REQUIRED ACTION
Repeat exactly the opening lines of the records, ending with the line that contains "étoile [blanc] <316, 230, 367, 278>".

THE RECORDS
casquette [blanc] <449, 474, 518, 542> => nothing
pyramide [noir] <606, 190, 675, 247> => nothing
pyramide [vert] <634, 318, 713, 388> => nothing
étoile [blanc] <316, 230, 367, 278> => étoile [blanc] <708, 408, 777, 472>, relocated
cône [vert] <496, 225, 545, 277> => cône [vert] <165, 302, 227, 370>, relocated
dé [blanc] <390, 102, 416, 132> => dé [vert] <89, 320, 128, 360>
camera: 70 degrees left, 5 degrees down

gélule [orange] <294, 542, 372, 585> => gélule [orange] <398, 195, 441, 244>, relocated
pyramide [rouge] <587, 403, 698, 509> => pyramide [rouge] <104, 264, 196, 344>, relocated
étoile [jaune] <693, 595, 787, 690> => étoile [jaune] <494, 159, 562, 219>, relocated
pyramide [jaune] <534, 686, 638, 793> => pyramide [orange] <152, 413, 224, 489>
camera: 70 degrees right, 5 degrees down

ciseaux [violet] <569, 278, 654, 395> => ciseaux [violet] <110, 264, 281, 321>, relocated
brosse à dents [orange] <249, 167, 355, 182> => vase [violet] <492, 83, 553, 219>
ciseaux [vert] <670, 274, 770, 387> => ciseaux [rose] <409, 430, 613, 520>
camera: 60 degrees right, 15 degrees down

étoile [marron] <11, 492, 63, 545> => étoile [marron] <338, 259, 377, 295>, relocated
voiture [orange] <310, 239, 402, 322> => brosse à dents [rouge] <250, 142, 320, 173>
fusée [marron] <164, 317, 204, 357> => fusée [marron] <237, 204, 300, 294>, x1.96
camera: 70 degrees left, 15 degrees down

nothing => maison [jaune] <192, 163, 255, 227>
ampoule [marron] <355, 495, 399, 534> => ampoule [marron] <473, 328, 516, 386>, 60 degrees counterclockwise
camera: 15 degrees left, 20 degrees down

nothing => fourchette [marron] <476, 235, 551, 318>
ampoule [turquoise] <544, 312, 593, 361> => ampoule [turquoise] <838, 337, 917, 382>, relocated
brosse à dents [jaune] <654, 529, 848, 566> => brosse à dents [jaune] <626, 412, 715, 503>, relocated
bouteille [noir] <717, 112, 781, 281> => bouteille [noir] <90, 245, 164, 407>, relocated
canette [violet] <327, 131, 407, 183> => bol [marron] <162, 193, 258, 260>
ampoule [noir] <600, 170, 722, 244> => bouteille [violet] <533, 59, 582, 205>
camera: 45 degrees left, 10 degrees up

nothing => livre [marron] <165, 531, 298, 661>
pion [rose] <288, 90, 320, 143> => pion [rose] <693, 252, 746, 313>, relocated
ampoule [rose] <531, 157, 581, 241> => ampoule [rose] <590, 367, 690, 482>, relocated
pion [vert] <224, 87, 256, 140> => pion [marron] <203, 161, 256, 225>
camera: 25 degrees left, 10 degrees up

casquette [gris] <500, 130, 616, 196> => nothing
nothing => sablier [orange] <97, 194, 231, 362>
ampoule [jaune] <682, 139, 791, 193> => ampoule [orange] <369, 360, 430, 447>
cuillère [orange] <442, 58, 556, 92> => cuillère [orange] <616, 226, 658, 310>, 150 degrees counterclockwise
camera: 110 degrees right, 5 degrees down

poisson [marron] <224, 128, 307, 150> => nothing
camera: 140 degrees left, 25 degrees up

WRITTEN ANSWER
casquette [blanc] <449, 474, 518, 542> => nothing
pyramide [noir] <606, 190, 675, 247> => nothing
pyramide [vert] <634, 318, 713, 388> => nothing
étoile [blanc] <316, 230, 367, 278> => étoile [blanc] <708, 408, 777, 472>, relocated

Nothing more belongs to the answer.